:: Your objective ::
Write out every record below exactly, leaving the pictures out.

[Object state comparisons]
+-------+

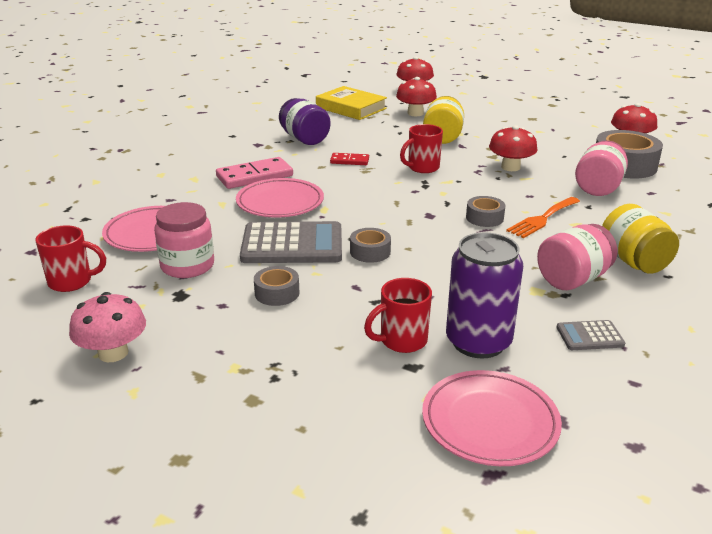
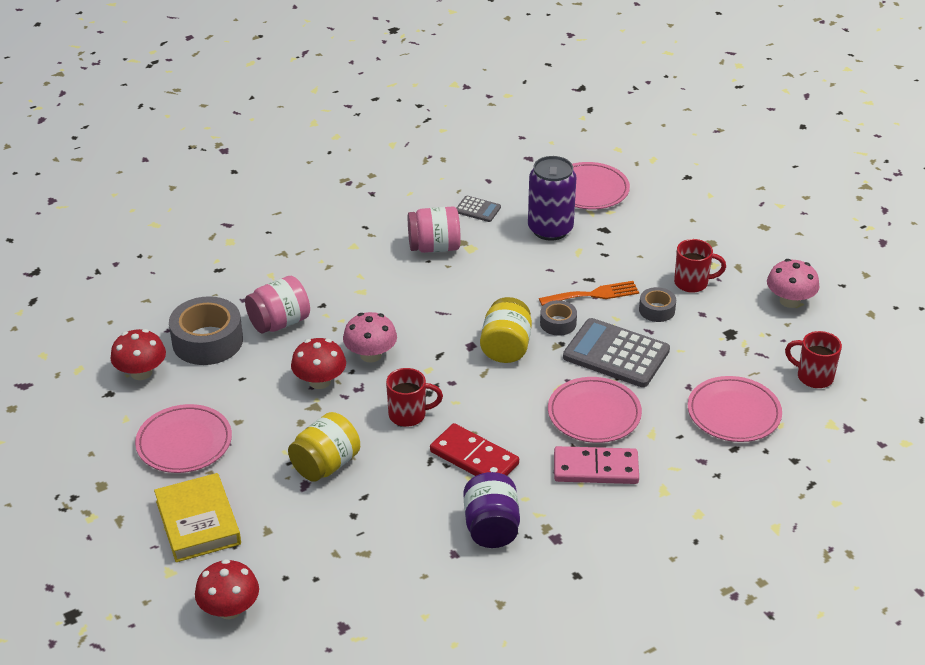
camera: 150 degrees left, 10 degrees up
(187, 266) = (714, 361): pink jar -> none
(349, 161) = (474, 458): red domino -> red domino, size x1.80
(351, 108) = (368, 590): yellow book -> yellow book (198, 522)
(402, 341) = (597, 246): red mug -> red mug (692, 283)
(415, 113) = (298, 537): red mushroom -> none
(484, 218) = (427, 325): grey tape -> none
(499, 189) = (370, 355): none -> pink mushroom
(541, 125) = (184, 442): none -> pink plate
(542, 219) = (380, 306): orange fork -> orange fork (593, 294)
(633, 261) = (371, 244): yellow jar -> yellow jar (506, 347)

+-------+

:: Result for this task ::
camera: 150 degrees left, 10 degrees up
(187, 266) = (714, 361): pink jar -> none
(349, 161) = (474, 458): red domino -> red domino, size x1.80
(351, 108) = (368, 590): yellow book -> yellow book (198, 522)
(402, 341) = (597, 246): red mug -> red mug (692, 283)
(415, 113) = (298, 537): red mushroom -> none
(484, 218) = (427, 325): grey tape -> none
(499, 189) = (370, 355): none -> pink mushroom
(541, 125) = (184, 442): none -> pink plate
(542, 219) = (380, 306): orange fork -> orange fork (593, 294)
(633, 261) = (371, 244): yellow jar -> yellow jar (506, 347)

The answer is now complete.